Aim
Reproduce every line of the listing below without any change, leaving out any pictures.

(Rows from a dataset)
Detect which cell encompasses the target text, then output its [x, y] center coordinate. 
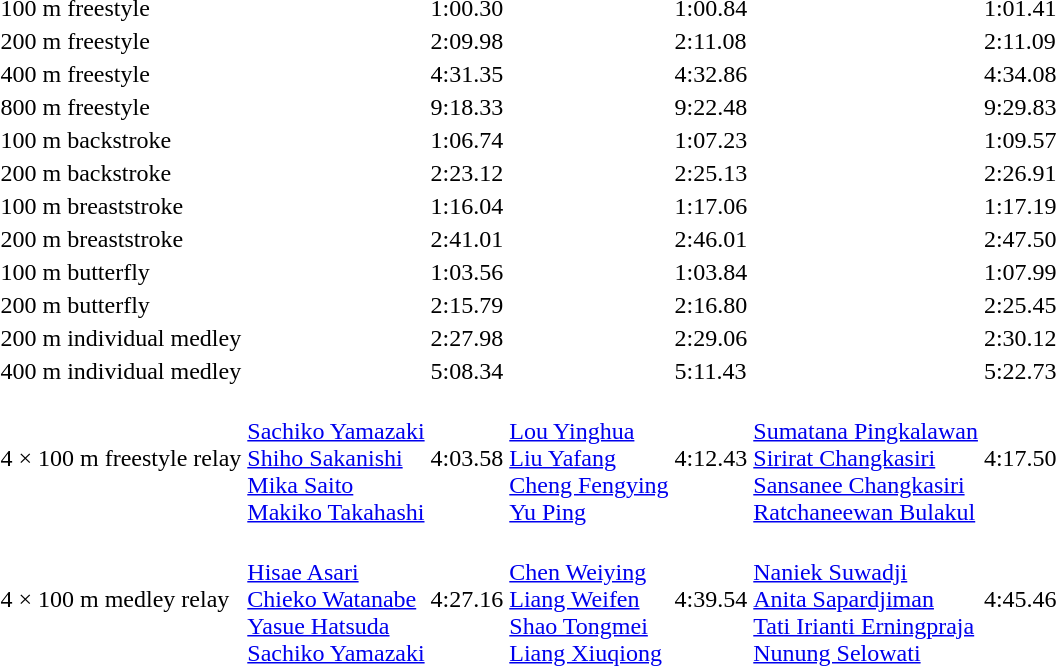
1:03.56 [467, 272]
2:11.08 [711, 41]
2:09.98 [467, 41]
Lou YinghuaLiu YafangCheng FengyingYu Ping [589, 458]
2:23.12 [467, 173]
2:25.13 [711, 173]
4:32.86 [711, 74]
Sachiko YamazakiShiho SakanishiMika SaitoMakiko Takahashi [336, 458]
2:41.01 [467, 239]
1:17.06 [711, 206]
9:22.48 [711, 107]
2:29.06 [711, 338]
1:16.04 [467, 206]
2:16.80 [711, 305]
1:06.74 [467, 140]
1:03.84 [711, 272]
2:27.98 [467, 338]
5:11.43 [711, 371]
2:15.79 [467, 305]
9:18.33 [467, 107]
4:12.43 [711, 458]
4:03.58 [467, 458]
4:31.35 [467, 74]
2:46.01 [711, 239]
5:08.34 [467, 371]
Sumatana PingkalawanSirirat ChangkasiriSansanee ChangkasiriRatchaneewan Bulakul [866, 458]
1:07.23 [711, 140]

Answer to this exercise
Detect which cell encompasses the target text, then output its [x, y] center coordinate. 
1:03.56 [467, 272]
2:11.08 [711, 41]
2:09.98 [467, 41]
Lou YinghuaLiu YafangCheng FengyingYu Ping [589, 458]
2:23.12 [467, 173]
2:25.13 [711, 173]
4:32.86 [711, 74]
Sachiko YamazakiShiho SakanishiMika SaitoMakiko Takahashi [336, 458]
2:41.01 [467, 239]
1:17.06 [711, 206]
9:22.48 [711, 107]
2:29.06 [711, 338]
1:16.04 [467, 206]
2:16.80 [711, 305]
1:06.74 [467, 140]
1:03.84 [711, 272]
2:27.98 [467, 338]
5:11.43 [711, 371]
2:15.79 [467, 305]
9:18.33 [467, 107]
4:12.43 [711, 458]
4:03.58 [467, 458]
4:31.35 [467, 74]
2:46.01 [711, 239]
5:08.34 [467, 371]
Sumatana PingkalawanSirirat ChangkasiriSansanee ChangkasiriRatchaneewan Bulakul [866, 458]
1:07.23 [711, 140]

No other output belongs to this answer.